**Work to complete**
Nothing should appear in the answer except the lines from the one with "JOY pin SW: D2 -> D5" through the end of the listing below, transcribed exactly and without pictures.

____

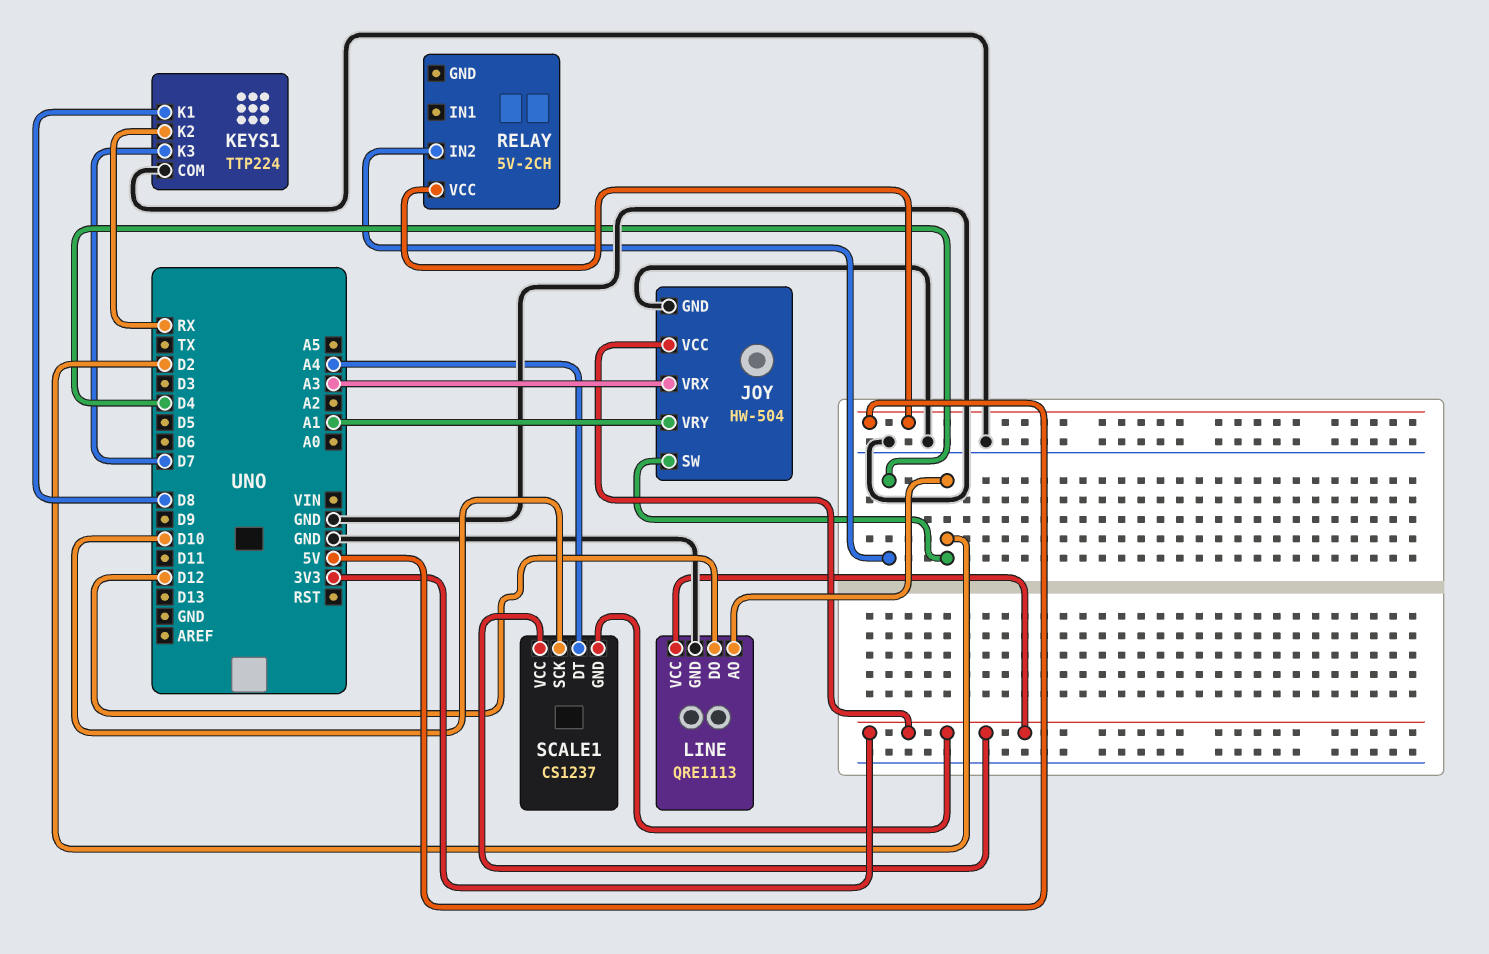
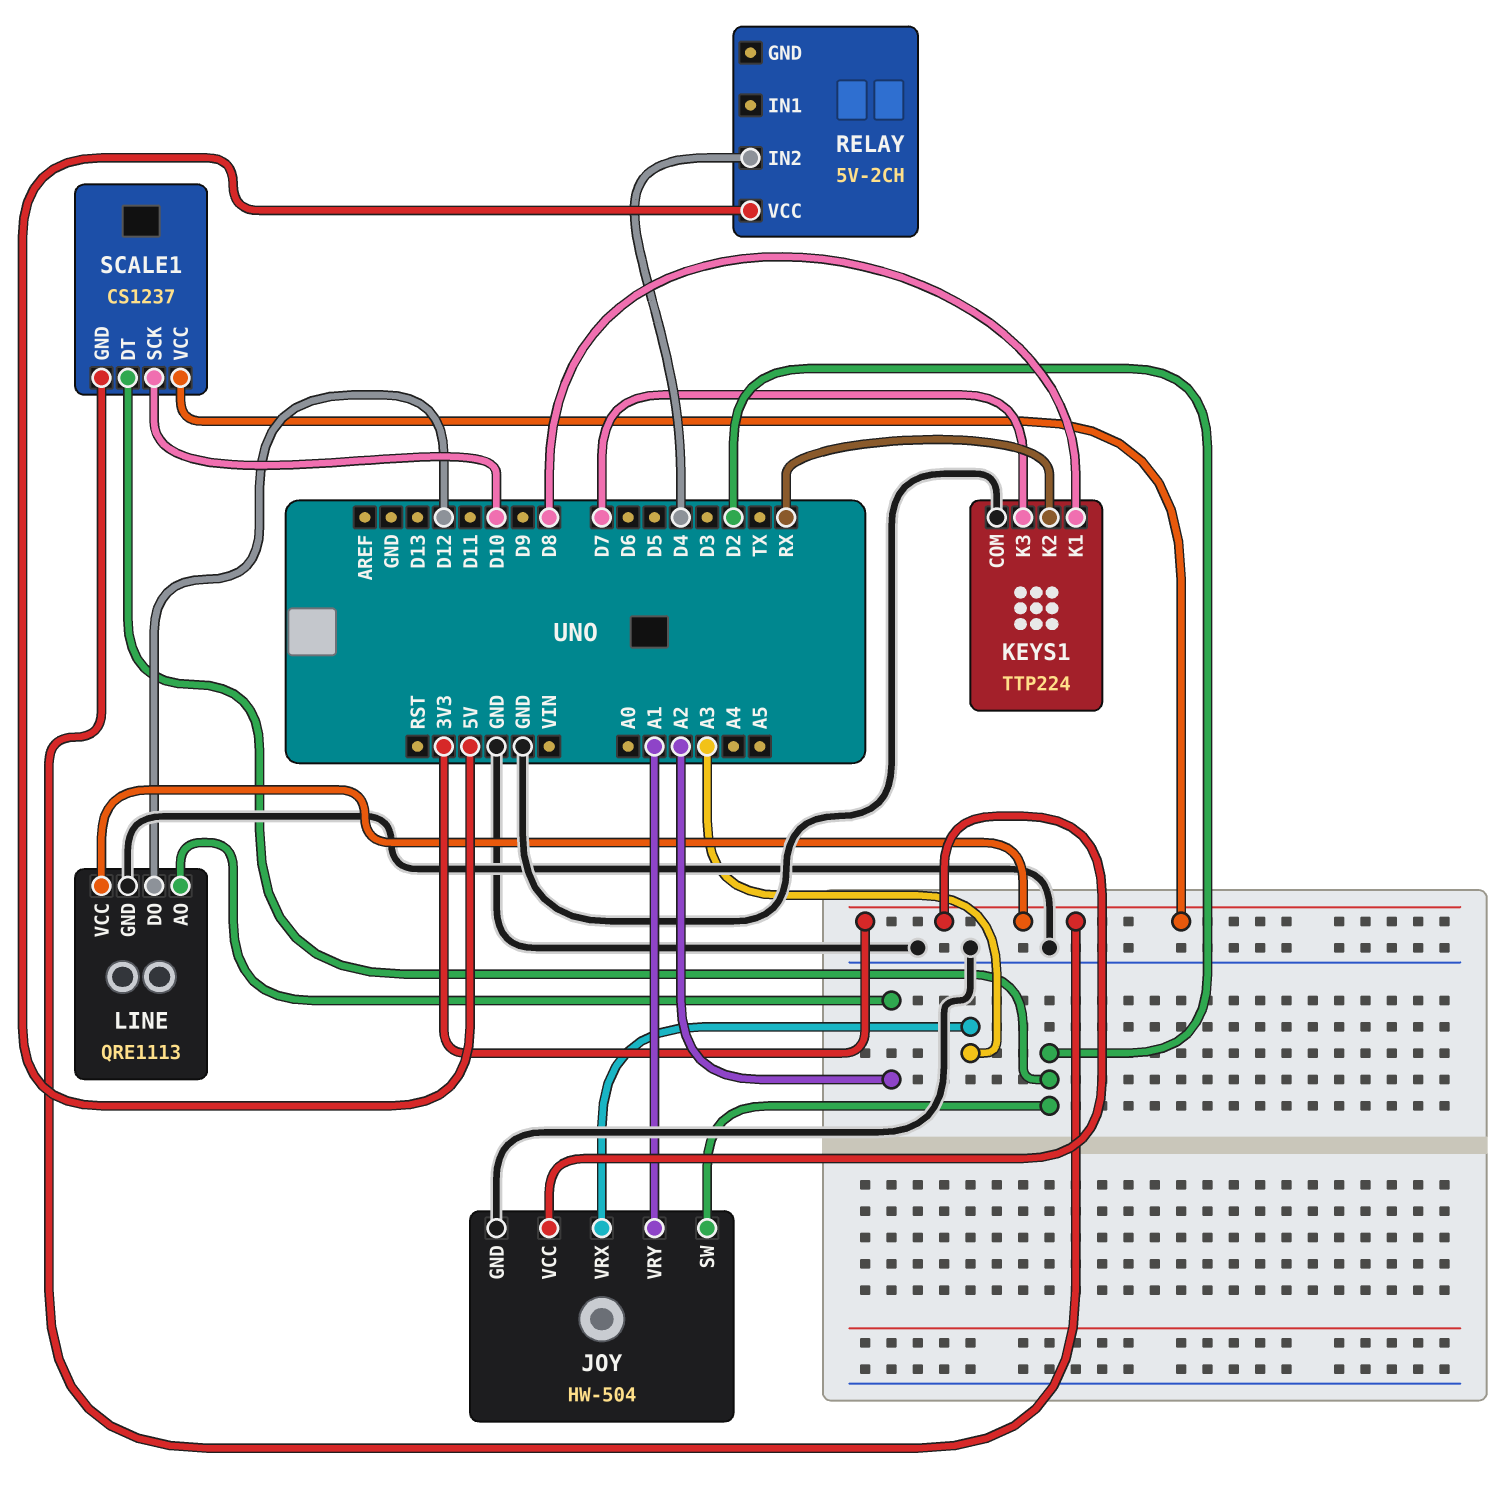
LINE pin AO: D2 -> A2
SCALE1 pin DT: A4 -> D2

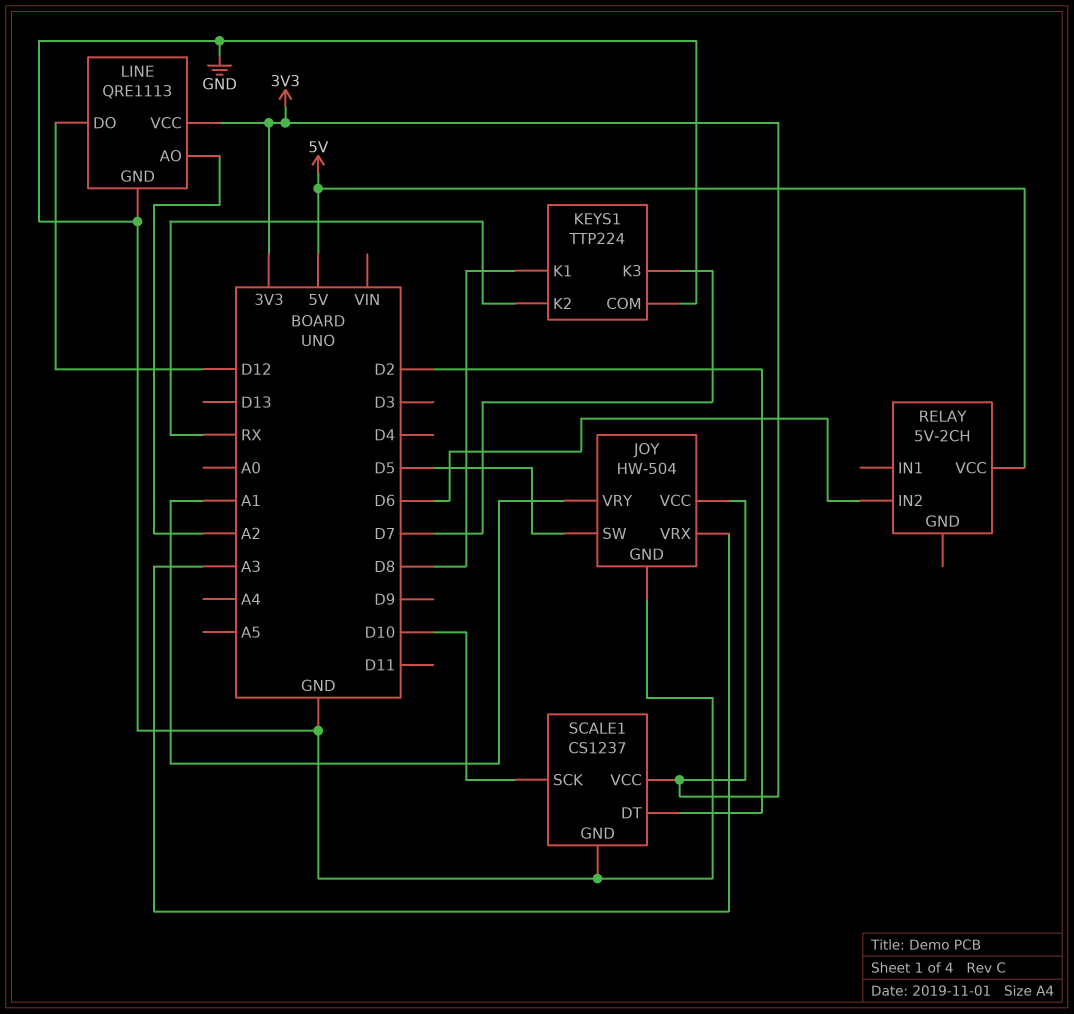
JOY pin SW: D2 -> D5
RELAY pin IN2: D4 -> D6
SCALE1 pin GND: 3V3 -> GND

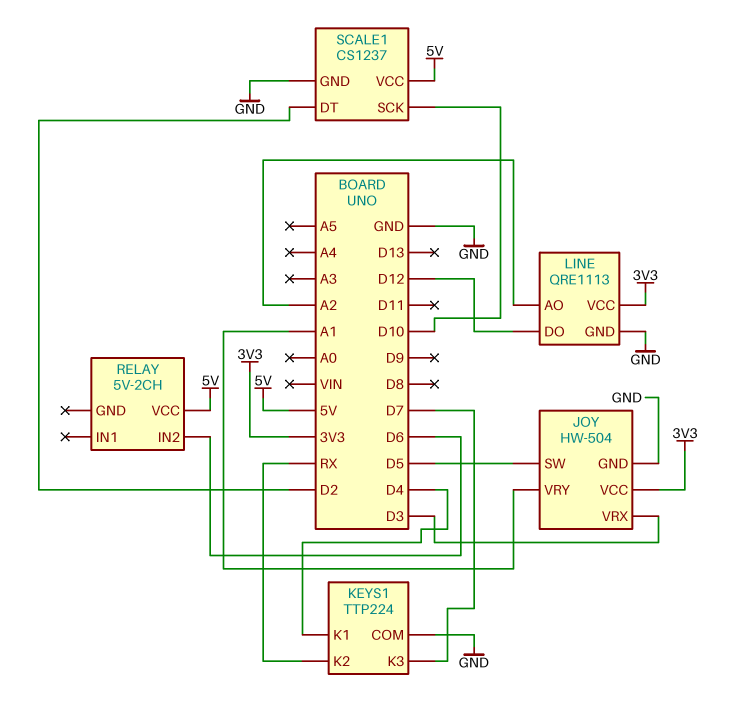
JOY pin VRX: A3 -> D3
KEYS1 pin K1: D8 -> D4
SCALE1 pin VCC: 3V3 -> 5V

____

**Task result**
JOY pin SW: D2 -> D5
RELAY pin IN2: D4 -> D6
SCALE1 pin GND: 3V3 -> GND

JOY pin VRX: A3 -> D3
KEYS1 pin K1: D8 -> D4
SCALE1 pin VCC: 3V3 -> 5V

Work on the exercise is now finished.